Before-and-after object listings
::::

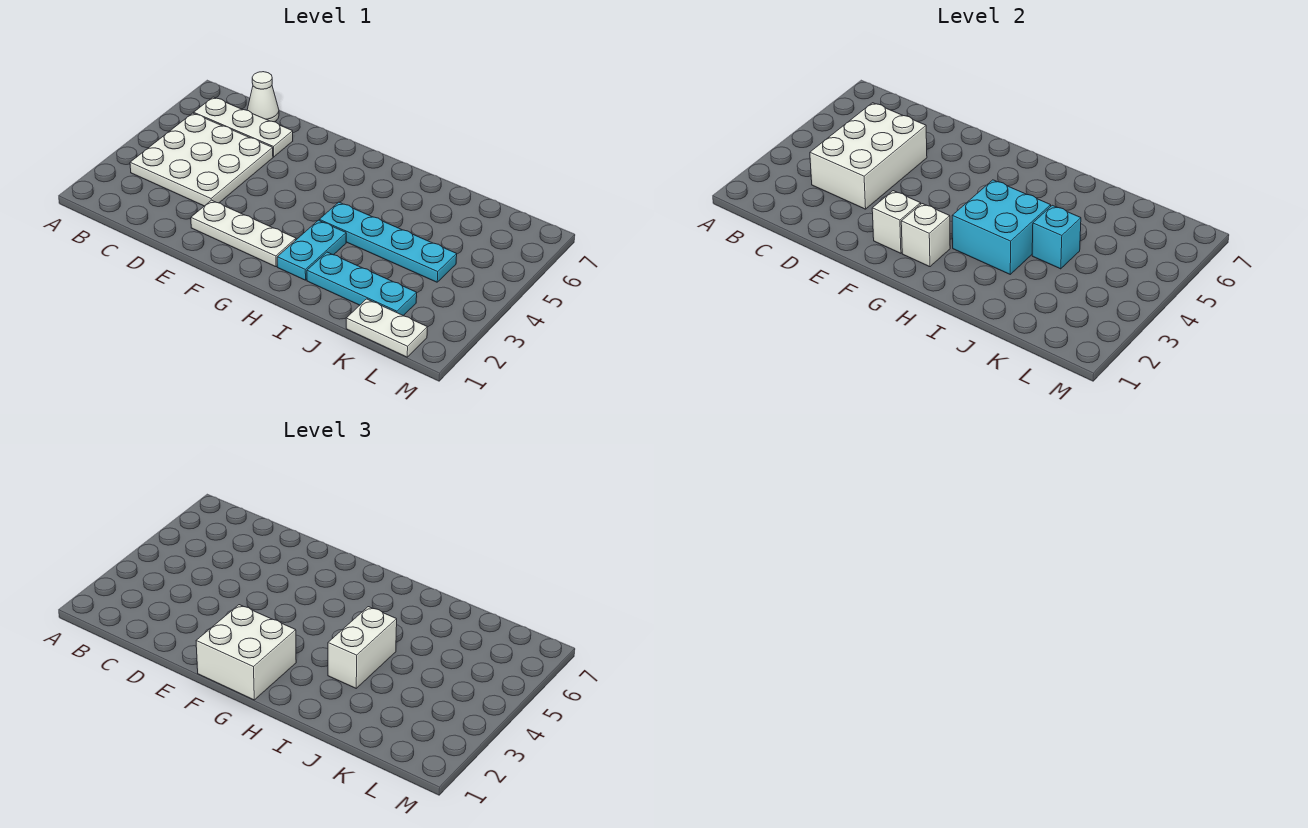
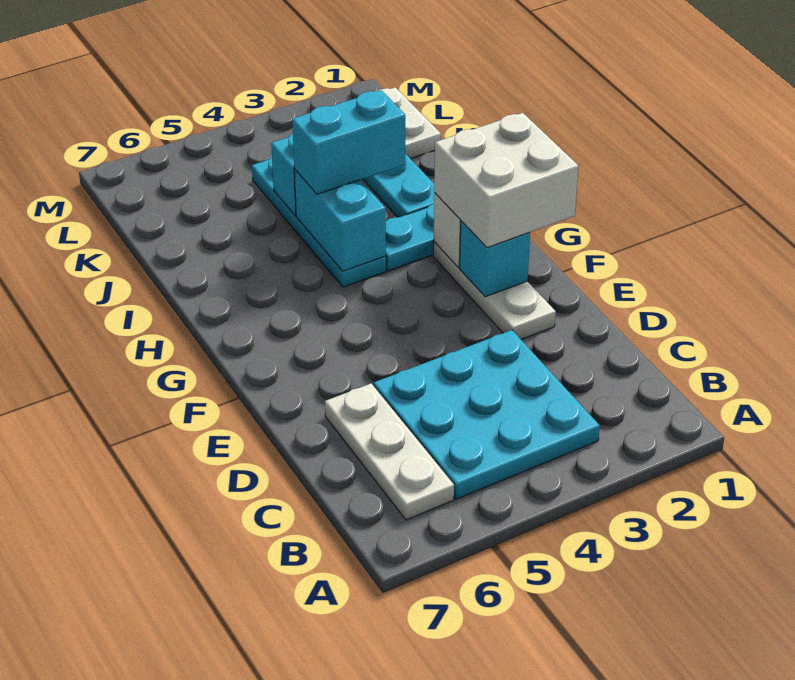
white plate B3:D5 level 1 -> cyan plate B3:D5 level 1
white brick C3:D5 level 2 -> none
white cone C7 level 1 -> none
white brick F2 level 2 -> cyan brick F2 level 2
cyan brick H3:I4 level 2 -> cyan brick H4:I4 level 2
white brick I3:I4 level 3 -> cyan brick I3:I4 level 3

::::

The word "white" appears in some lines of the data. Copy every one of those lines.

white plate B3:D5 level 1 -> cyan plate B3:D5 level 1
white brick C3:D5 level 2 -> none
white cone C7 level 1 -> none
white brick F2 level 2 -> cyan brick F2 level 2
white brick I3:I4 level 3 -> cyan brick I3:I4 level 3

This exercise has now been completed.